### WHAT YOU ARE ASKED TO DO
Using the exact wording, repeat every line of the material.
++++ EXCERPTED RECORDS
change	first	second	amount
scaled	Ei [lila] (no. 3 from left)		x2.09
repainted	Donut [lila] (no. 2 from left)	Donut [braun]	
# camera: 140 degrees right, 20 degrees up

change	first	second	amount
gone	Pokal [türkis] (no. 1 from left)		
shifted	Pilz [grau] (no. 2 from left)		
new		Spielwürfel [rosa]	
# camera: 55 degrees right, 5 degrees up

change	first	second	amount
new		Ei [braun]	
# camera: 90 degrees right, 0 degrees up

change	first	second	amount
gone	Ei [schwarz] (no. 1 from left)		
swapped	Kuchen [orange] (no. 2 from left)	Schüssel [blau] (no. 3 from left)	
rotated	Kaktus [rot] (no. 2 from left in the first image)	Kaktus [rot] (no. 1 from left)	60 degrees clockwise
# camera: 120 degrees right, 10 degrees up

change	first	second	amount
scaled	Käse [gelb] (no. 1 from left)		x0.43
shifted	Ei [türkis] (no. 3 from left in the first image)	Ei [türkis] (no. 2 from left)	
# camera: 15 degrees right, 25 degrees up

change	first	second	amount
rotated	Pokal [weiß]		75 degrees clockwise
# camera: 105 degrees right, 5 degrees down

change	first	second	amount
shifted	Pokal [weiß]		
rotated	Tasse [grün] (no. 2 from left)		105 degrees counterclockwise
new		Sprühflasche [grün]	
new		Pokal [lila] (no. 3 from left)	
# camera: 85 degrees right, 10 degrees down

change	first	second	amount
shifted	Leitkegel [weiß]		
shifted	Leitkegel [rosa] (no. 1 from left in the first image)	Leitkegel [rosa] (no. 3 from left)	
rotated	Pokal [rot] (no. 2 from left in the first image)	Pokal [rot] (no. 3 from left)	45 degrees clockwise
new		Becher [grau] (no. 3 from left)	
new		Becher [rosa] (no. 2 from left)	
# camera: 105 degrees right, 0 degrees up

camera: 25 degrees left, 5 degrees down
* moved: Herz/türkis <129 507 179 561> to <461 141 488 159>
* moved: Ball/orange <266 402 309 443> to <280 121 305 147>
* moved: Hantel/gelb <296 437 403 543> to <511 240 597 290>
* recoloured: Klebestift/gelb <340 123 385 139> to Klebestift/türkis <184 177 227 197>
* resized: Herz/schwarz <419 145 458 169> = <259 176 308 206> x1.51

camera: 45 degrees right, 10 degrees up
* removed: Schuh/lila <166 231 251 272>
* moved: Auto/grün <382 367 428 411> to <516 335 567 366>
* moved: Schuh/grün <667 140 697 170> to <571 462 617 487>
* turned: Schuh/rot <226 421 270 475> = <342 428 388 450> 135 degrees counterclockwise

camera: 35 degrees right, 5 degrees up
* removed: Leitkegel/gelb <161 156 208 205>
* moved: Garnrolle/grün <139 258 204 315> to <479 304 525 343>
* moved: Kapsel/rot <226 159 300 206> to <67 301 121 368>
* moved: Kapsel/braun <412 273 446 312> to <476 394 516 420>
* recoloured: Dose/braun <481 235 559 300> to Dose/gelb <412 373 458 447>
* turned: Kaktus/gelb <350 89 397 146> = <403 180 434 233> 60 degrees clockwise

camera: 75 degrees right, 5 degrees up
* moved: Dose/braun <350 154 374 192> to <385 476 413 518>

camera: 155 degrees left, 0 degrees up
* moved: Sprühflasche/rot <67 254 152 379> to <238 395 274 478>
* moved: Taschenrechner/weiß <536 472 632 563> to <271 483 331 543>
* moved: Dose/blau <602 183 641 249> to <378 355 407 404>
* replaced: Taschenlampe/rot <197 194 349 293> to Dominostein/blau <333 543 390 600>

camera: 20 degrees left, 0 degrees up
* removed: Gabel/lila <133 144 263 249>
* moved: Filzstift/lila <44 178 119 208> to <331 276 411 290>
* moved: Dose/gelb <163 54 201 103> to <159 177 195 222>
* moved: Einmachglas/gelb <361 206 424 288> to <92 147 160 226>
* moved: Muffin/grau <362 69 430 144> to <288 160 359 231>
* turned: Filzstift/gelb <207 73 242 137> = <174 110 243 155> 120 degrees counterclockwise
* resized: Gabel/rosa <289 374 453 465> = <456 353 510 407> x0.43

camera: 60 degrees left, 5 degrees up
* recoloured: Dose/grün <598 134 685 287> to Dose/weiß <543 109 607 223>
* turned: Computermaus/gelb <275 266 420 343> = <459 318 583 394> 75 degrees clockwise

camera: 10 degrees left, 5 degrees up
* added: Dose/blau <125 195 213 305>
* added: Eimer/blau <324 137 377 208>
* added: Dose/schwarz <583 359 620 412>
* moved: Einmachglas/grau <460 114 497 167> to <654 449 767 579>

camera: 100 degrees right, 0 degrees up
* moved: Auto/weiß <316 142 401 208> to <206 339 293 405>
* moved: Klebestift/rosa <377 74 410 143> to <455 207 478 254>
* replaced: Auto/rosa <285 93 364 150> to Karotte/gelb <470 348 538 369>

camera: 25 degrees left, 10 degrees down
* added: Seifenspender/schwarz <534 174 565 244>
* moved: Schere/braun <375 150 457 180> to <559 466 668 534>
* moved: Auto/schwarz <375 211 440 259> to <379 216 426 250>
++++++++
### RESPONSE AREA
change	first	second	amount
scaled	Ei [lila] (no. 3 from left)		x2.09
repainted	Donut [lila] (no. 2 from left)	Donut [braun]	
# camera: 140 degrees right, 20 degrees up

change	first	second	amount
gone	Pokal [türkis] (no. 1 from left)		
shifted	Pilz [grau] (no. 2 from left)		
new		Spielwürfel [rosa]	
# camera: 55 degrees right, 5 degrees up

change	first	second	amount
new		Ei [braun]	
# camera: 90 degrees right, 0 degrees up

change	first	second	amount
gone	Ei [schwarz] (no. 1 from left)		
swapped	Kuchen [orange] (no. 2 from left)	Schüssel [blau] (no. 3 from left)	
rotated	Kaktus [rot] (no. 2 from left in the first image)	Kaktus [rot] (no. 1 from left)	60 degrees clockwise
# camera: 120 degrees right, 10 degrees up

change	first	second	amount
scaled	Käse [gelb] (no. 1 from left)		x0.43
shifted	Ei [türkis] (no. 3 from left in the first image)	Ei [türkis] (no. 2 from left)	
# camera: 15 degrees right, 25 degrees up

change	first	second	amount
rotated	Pokal [weiß]		75 degrees clockwise
# camera: 105 degrees right, 5 degrees down

change	first	second	amount
shifted	Pokal [weiß]		
rotated	Tasse [grün] (no. 2 from left)		105 degrees counterclockwise
new		Sprühflasche [grün]	
new		Pokal [lila] (no. 3 from left)	
# camera: 85 degrees right, 10 degrees down

change	first	second	amount
shifted	Leitkegel [weiß]		
shifted	Leitkegel [rosa] (no. 1 from left in the first image)	Leitkegel [rosa] (no. 3 from left)	
rotated	Pokal [rot] (no. 2 from left in the first image)	Pokal [rot] (no. 3 from left)	45 degrees clockwise
new		Becher [grau] (no. 3 from left)	
new		Becher [rosa] (no. 2 from left)	
# camera: 105 degrees right, 0 degrees up

camera: 25 degrees left, 5 degrees down
* moved: Herz/türkis <129 507 179 561> to <461 141 488 159>
* moved: Ball/orange <266 402 309 443> to <280 121 305 147>
* moved: Hantel/gelb <296 437 403 543> to <511 240 597 290>
* recoloured: Klebestift/gelb <340 123 385 139> to Klebestift/türkis <184 177 227 197>
* resized: Herz/schwarz <419 145 458 169> = <259 176 308 206> x1.51

camera: 45 degrees right, 10 degrees up
* removed: Schuh/lila <166 231 251 272>
* moved: Auto/grün <382 367 428 411> to <516 335 567 366>
* moved: Schuh/grün <667 140 697 170> to <571 462 617 487>
* turned: Schuh/rot <226 421 270 475> = <342 428 388 450> 135 degrees counterclockwise

camera: 35 degrees right, 5 degrees up
* removed: Leitkegel/gelb <161 156 208 205>
* moved: Garnrolle/grün <139 258 204 315> to <479 304 525 343>
* moved: Kapsel/rot <226 159 300 206> to <67 301 121 368>
* moved: Kapsel/braun <412 273 446 312> to <476 394 516 420>
* recoloured: Dose/braun <481 235 559 300> to Dose/gelb <412 373 458 447>
* turned: Kaktus/gelb <350 89 397 146> = <403 180 434 233> 60 degrees clockwise

camera: 75 degrees right, 5 degrees up
* moved: Dose/braun <350 154 374 192> to <385 476 413 518>

camera: 155 degrees left, 0 degrees up
* moved: Sprühflasche/rot <67 254 152 379> to <238 395 274 478>
* moved: Taschenrechner/weiß <536 472 632 563> to <271 483 331 543>
* moved: Dose/blau <602 183 641 249> to <378 355 407 404>
* replaced: Taschenlampe/rot <197 194 349 293> to Dominostein/blau <333 543 390 600>

camera: 20 degrees left, 0 degrees up
* removed: Gabel/lila <133 144 263 249>
* moved: Filzstift/lila <44 178 119 208> to <331 276 411 290>
* moved: Dose/gelb <163 54 201 103> to <159 177 195 222>
* moved: Einmachglas/gelb <361 206 424 288> to <92 147 160 226>
* moved: Muffin/grau <362 69 430 144> to <288 160 359 231>
* turned: Filzstift/gelb <207 73 242 137> = <174 110 243 155> 120 degrees counterclockwise
* resized: Gabel/rosa <289 374 453 465> = <456 353 510 407> x0.43

camera: 60 degrees left, 5 degrees up
* recoloured: Dose/grün <598 134 685 287> to Dose/weiß <543 109 607 223>
* turned: Computermaus/gelb <275 266 420 343> = <459 318 583 394> 75 degrees clockwise

camera: 10 degrees left, 5 degrees up
* added: Dose/blau <125 195 213 305>
* added: Eimer/blau <324 137 377 208>
* added: Dose/schwarz <583 359 620 412>
* moved: Einmachglas/grau <460 114 497 167> to <654 449 767 579>

camera: 100 degrees right, 0 degrees up
* moved: Auto/weiß <316 142 401 208> to <206 339 293 405>
* moved: Klebestift/rosa <377 74 410 143> to <455 207 478 254>
* replaced: Auto/rosa <285 93 364 150> to Karotte/gelb <470 348 538 369>

camera: 25 degrees left, 10 degrees down
* added: Seifenspender/schwarz <534 174 565 244>
* moved: Schere/braun <375 150 457 180> to <559 466 668 534>
* moved: Auto/schwarz <375 211 440 259> to <379 216 426 250>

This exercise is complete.